* [Listed entries]
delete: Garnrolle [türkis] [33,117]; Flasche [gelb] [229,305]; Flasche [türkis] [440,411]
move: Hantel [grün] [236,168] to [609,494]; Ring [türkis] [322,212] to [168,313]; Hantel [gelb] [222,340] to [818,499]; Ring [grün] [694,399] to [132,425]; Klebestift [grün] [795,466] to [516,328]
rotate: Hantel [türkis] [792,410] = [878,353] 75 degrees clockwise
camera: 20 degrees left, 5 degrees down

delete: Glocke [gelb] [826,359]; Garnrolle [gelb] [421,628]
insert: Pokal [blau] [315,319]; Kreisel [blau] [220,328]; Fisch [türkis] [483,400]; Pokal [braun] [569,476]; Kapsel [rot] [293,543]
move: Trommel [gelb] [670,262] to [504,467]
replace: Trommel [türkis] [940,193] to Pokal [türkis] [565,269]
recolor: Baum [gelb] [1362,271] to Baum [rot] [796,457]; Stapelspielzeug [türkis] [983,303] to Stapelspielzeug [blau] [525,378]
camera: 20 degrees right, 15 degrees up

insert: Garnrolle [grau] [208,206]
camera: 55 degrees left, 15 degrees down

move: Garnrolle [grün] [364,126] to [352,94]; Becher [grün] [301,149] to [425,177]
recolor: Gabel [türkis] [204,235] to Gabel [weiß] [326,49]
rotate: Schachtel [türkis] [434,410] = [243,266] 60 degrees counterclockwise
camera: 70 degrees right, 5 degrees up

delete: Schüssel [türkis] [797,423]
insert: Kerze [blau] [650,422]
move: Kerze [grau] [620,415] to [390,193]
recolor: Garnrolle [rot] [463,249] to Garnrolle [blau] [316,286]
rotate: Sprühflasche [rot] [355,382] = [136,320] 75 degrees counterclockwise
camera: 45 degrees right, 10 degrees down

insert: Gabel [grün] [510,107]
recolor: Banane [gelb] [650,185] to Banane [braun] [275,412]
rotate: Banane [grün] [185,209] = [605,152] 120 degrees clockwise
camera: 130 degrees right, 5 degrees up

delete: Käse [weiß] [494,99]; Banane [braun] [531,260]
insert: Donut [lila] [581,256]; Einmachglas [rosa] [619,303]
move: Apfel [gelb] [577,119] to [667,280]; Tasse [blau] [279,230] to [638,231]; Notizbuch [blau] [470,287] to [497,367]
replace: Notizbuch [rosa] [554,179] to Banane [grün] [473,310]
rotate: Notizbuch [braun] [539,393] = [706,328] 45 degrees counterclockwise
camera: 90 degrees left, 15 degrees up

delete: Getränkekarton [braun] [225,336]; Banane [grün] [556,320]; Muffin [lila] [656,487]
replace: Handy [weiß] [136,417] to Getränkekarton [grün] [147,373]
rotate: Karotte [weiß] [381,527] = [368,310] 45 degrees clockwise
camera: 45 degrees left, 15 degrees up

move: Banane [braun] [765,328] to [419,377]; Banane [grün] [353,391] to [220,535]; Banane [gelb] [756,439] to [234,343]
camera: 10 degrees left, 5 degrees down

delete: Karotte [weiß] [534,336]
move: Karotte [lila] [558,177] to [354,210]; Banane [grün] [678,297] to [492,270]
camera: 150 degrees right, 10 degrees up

* [Exercise] What lines above hold the word "Hantel"? Pull each one out.

* [Exercise result]
move: Hantel [grün] [236,168] to [609,494]; Ring [türkis] [322,212] to [168,313]; Hantel [gelb] [222,340] to [818,499]; Ring [grün] [694,399] to [132,425]; Klebestift [grün] [795,466] to [516,328]
rotate: Hantel [türkis] [792,410] = [878,353] 75 degrees clockwise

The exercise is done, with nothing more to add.